YOUR ASSIGNMENT:
For the word "green", state how many lines of the records include it, with no other text.

RECORD SET:
%%

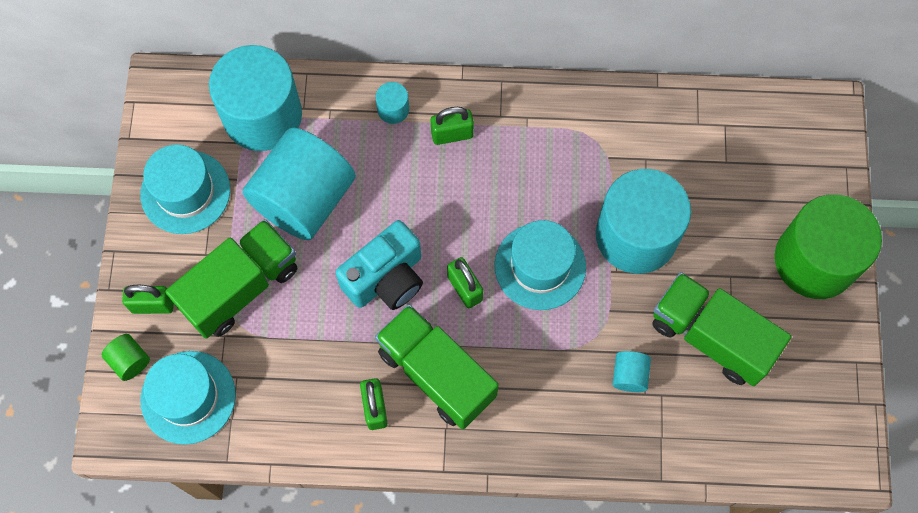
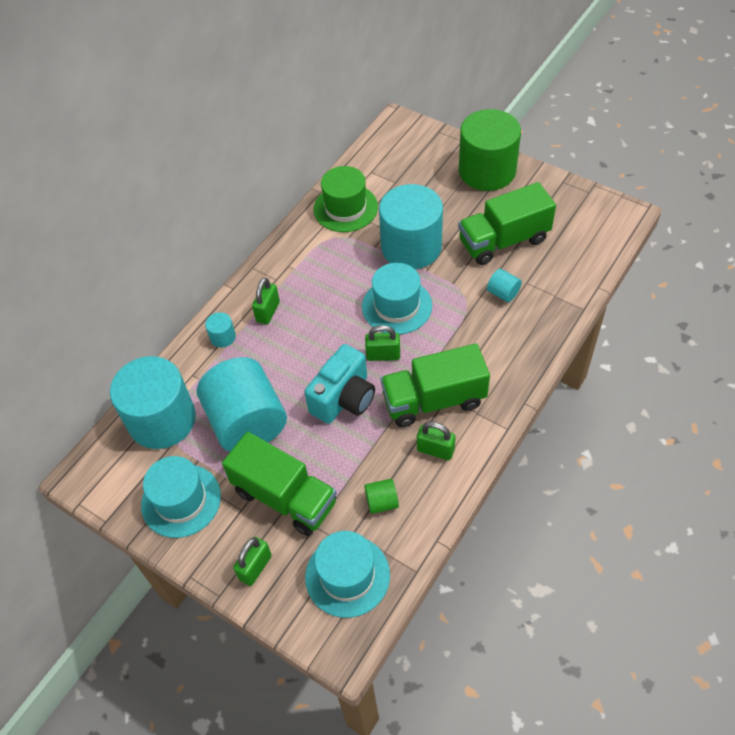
camera: 55 degrees left, 15 degrees down
(130, 361) = (289, 607): green cylinder -> green cylinder (381, 502)
(240, 288) = (285, 497): green truck -> green truck turned 135 degrees clockwise
(386, 278) = (344, 398): turquoise camera -> turquoise camera turned 45 degrees clockwise
(649, 129) = (345, 208): none -> green hat

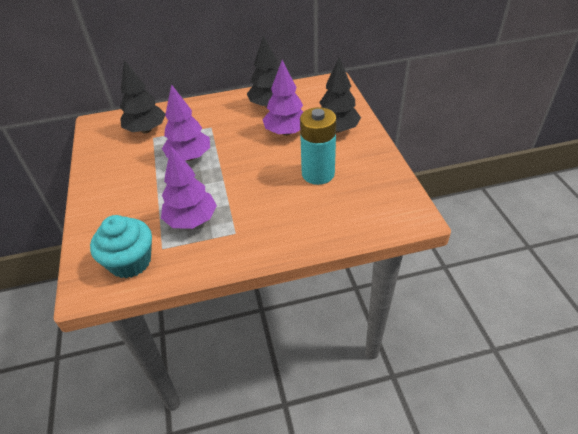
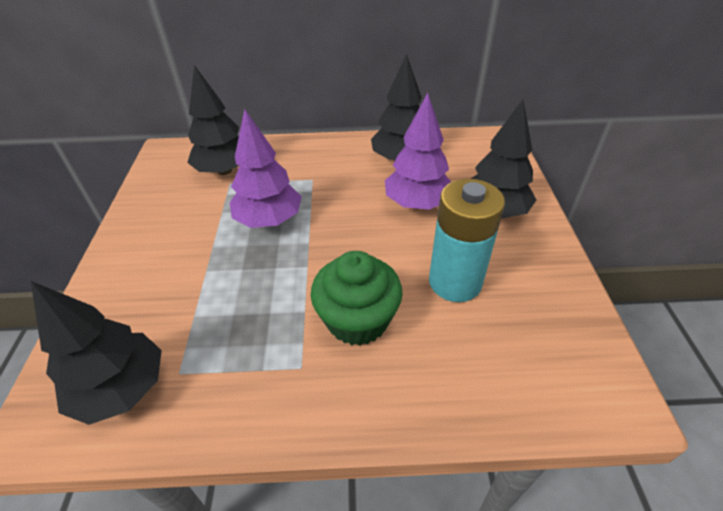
camera: 10 degrees right, 0 degrees up
(130, 262) = (122, 389): turquoise cupcake -> black tree
(191, 220) = (239, 329): purple tree -> none
(263, 203) = (357, 320): none -> green cupcake

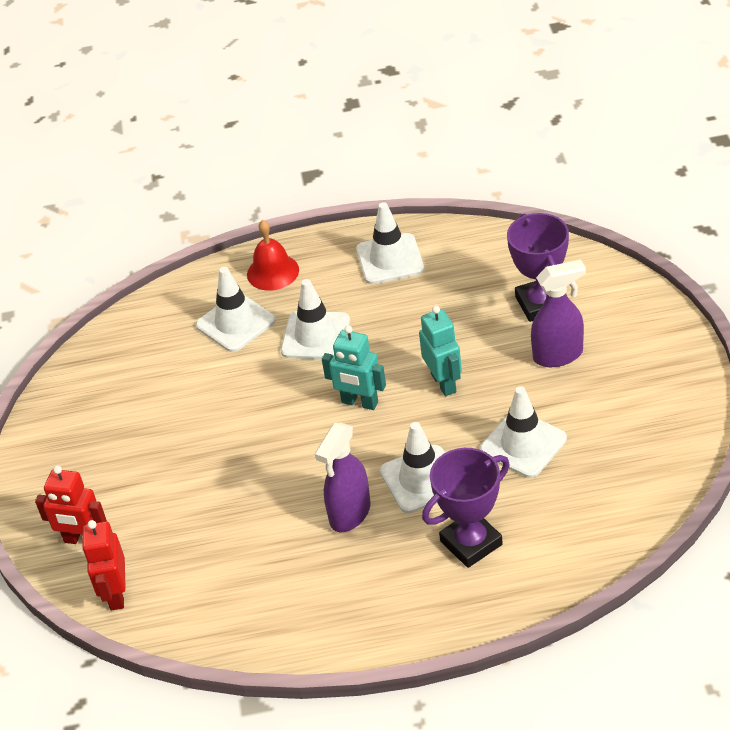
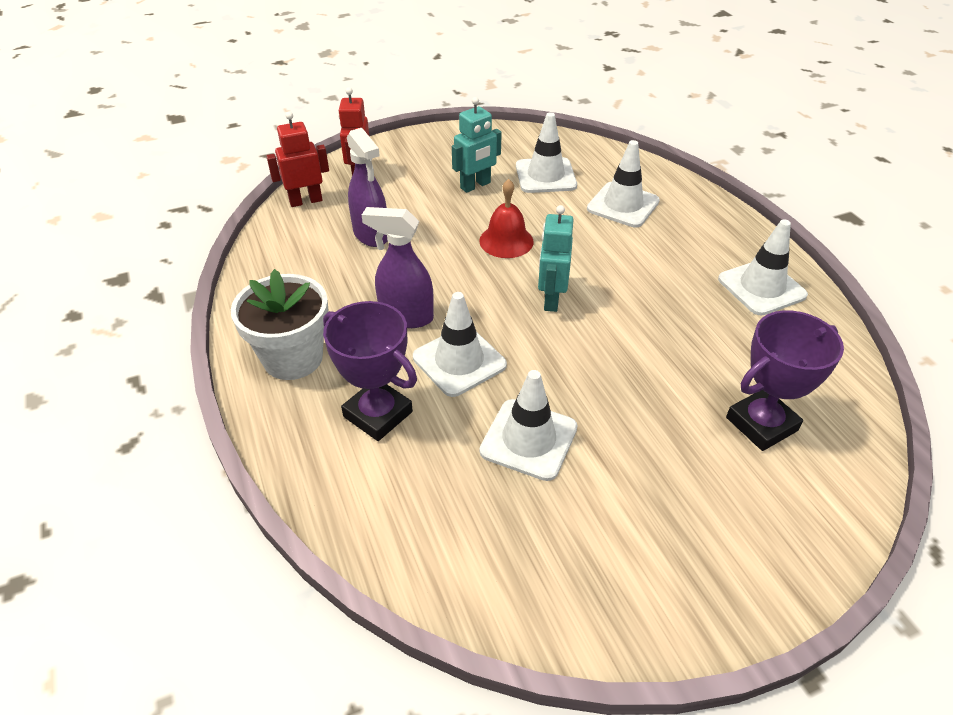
camera: 70 degrees right, 0 degrees up
(273, 272) = (699, 214): red bell -> red bell (506, 241)
(315, 336) = (628, 255): white traffic cone -> white traffic cone (545, 176)
(382, 606) = (293, 358): none -> white flower pot
(444, 383) = (599, 357): turquoise robot -> turquoise robot (475, 185)
(558, 355) = (683, 454): purple spray bottle -> purple spray bottle (371, 235)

%%

OUTPUT:
4